(DATASET EXTRACT Opens)

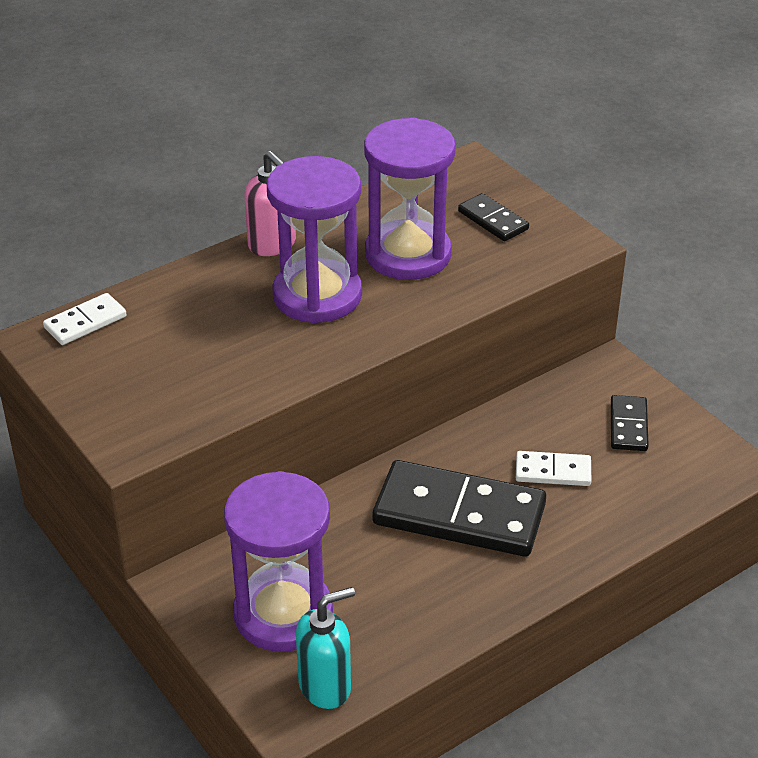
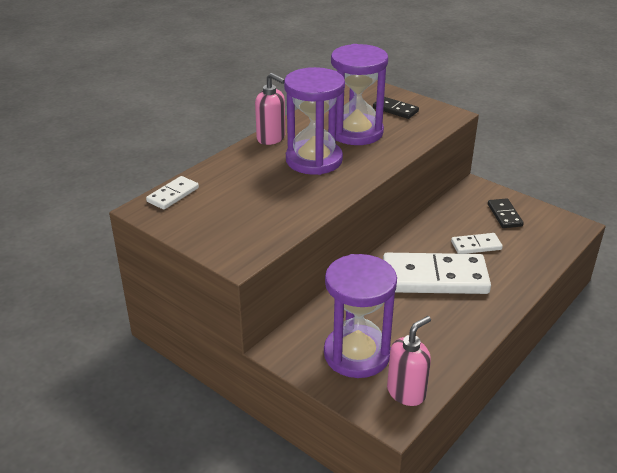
camera: 15 degrees left, 5 degrees down
(325, 686) = (406, 392): turquoise soap dispenser -> pink soap dispenser
(459, 514) = (434, 277): black domino -> white domino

(DATASET EXTRACT Closes)

▶ _PROBLEM STATEMENT_
The data must be repeated exactly. Any pictures in it are to be left out.

▶ _RESPONSE_
camera: 15 degrees left, 5 degrees down
(325, 686) = (406, 392): turquoise soap dispenser -> pink soap dispenser
(459, 514) = (434, 277): black domino -> white domino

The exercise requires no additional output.